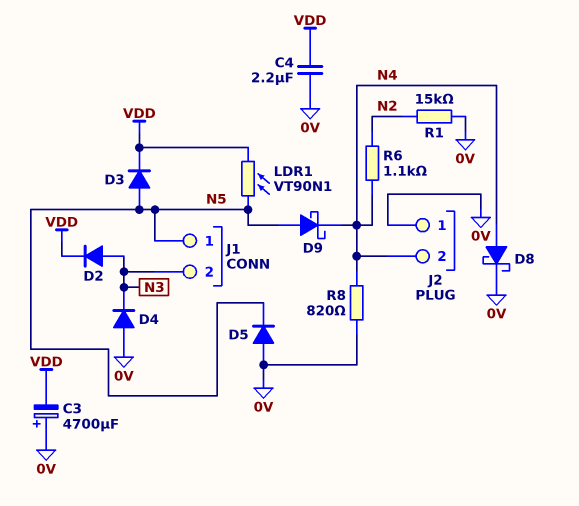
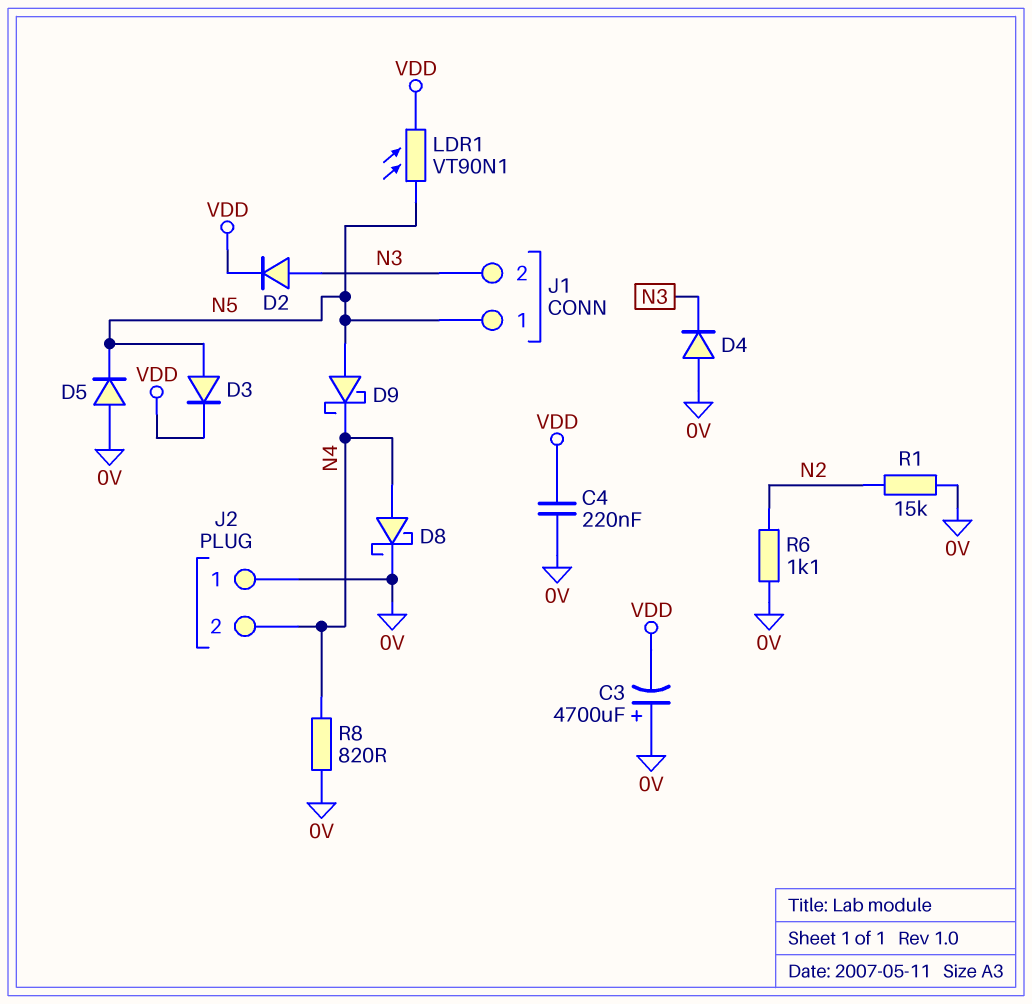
C4: 2.2uF (0V, VDD) -> 220nF (0V, VDD)
R6: 1.1k (N2, N4) -> 1.1k (0V, N2)

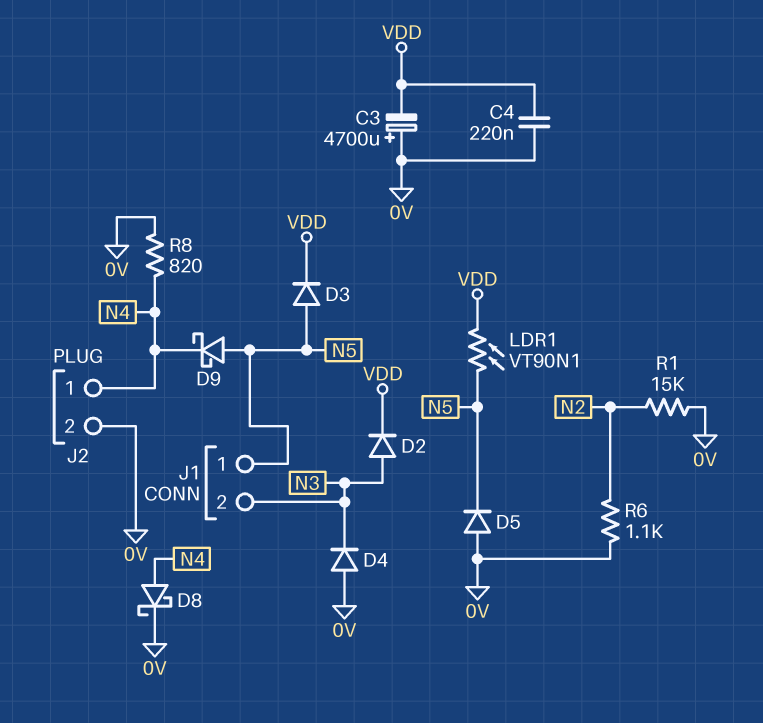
J2 pin 1: 0V -> N4
J2 pin 2: N4 -> 0V

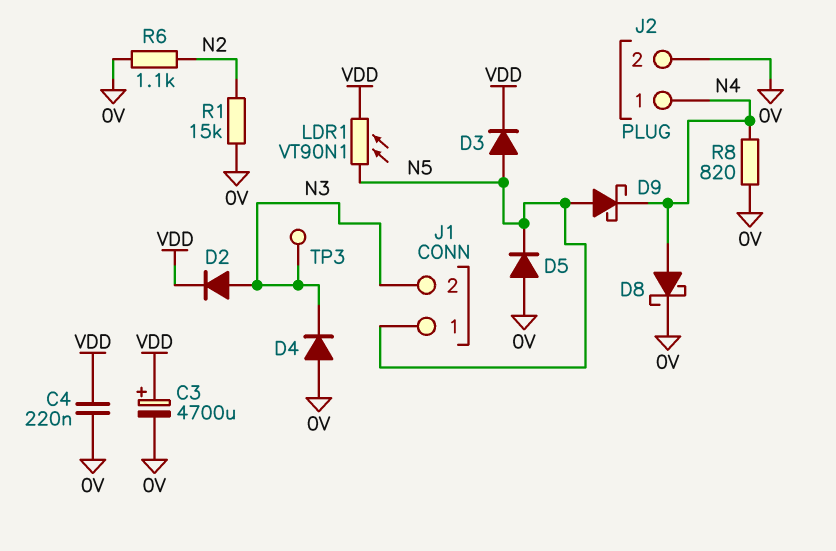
C3: 4700uF (plus 0V, minus VDD) -> 4700uF (plus VDD, minus 0V)
TP3: none -> test point (N3)

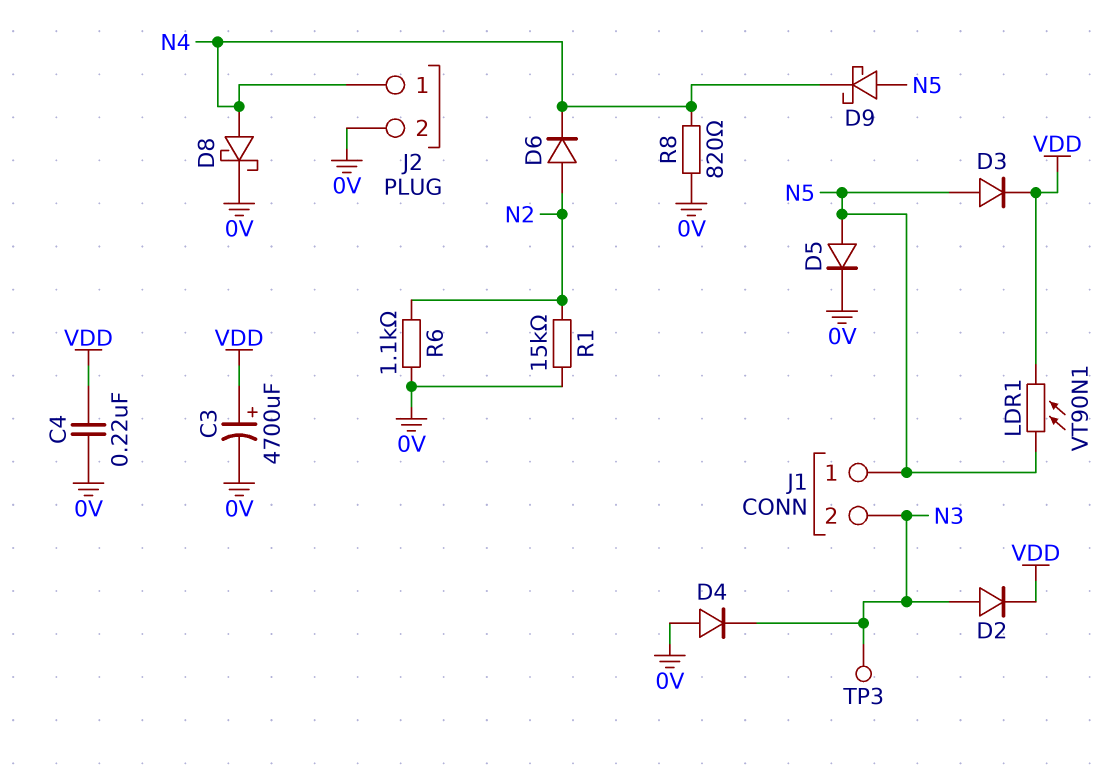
D5: diode (A 0V, K N5) -> diode (A N5, K 0V)
D6: none -> diode (A N2, K N4)

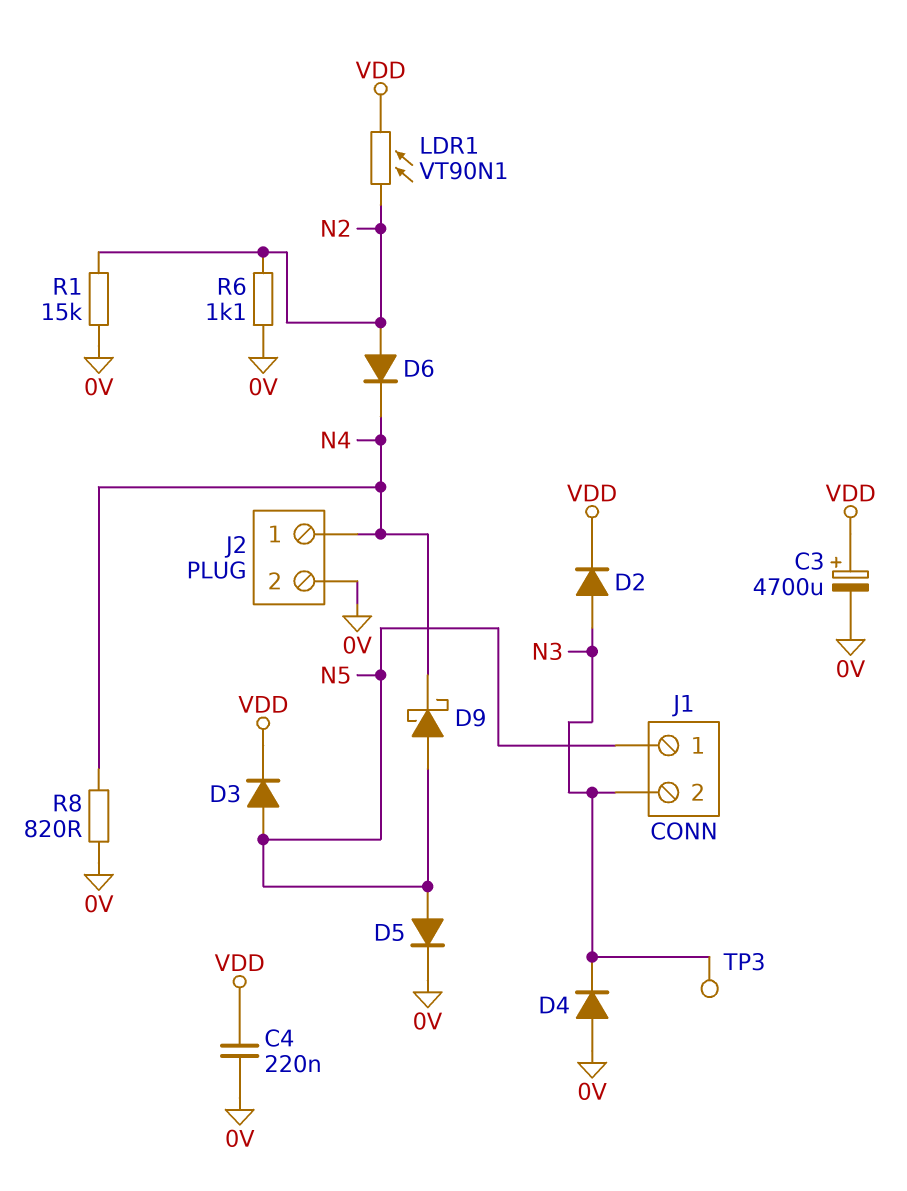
D8: schottky (A N4, K 0V) -> none
LDR1: VT90N1 (N5, VDD) -> VT90N1 (N2, VDD)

(ACTIVITY):
Go through the data and return each line where the word "diode" appears.

(RESPONSE TO THIS EXERCISE):
D5: diode (A 0V, K N5) -> diode (A N5, K 0V)
D6: none -> diode (A N2, K N4)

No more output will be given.